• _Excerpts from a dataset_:

◇ ◇ ◇ ◇

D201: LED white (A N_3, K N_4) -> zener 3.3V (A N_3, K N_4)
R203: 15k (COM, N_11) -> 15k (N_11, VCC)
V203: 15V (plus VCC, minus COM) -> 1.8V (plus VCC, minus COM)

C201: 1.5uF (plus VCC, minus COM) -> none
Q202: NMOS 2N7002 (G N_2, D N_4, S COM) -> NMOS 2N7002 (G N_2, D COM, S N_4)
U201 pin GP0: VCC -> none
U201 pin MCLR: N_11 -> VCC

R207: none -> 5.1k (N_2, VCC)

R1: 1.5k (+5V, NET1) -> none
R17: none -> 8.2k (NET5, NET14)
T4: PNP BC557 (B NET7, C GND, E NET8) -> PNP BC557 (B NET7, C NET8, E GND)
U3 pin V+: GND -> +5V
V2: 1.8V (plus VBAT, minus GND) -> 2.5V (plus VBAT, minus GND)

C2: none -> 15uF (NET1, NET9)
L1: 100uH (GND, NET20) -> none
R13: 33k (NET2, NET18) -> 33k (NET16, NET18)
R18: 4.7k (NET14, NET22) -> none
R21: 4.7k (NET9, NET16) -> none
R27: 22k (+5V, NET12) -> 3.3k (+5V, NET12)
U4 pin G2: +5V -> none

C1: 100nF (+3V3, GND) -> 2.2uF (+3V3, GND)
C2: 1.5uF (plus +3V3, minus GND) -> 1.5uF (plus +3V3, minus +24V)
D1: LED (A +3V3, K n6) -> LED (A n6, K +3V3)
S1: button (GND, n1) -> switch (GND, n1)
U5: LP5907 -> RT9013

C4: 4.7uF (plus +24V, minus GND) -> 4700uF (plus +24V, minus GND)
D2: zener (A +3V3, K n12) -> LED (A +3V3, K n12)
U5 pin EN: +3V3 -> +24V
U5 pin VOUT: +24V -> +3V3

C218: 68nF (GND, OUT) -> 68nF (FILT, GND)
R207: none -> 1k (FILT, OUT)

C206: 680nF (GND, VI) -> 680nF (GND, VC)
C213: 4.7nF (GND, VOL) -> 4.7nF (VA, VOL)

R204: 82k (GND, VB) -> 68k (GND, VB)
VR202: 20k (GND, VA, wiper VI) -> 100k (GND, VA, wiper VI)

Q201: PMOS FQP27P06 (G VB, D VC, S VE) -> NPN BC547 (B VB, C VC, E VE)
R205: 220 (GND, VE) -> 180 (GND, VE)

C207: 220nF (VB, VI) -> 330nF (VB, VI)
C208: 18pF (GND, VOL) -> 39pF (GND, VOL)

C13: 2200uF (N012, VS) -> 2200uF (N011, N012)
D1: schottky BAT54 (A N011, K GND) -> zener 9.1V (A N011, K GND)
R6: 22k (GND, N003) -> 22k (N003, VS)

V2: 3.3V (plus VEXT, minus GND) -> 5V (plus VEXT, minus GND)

◇ ◇ ◇ ◇

• _EXERCISE_:
In the entries above, find the line with "D1: LED (A +3V3, K n6) -> LED (A n6, K +3V3)" and the line with "U5 pin VOUT: +24V -> +3V3", then restate word for word both of them and every line between, with nothing more.

• _RESPONSE_:
D1: LED (A +3V3, K n6) -> LED (A n6, K +3V3)
S1: button (GND, n1) -> switch (GND, n1)
U5: LP5907 -> RT9013

C4: 4.7uF (plus +24V, minus GND) -> 4700uF (plus +24V, minus GND)
D2: zener (A +3V3, K n12) -> LED (A +3V3, K n12)
U5 pin EN: +3V3 -> +24V
U5 pin VOUT: +24V -> +3V3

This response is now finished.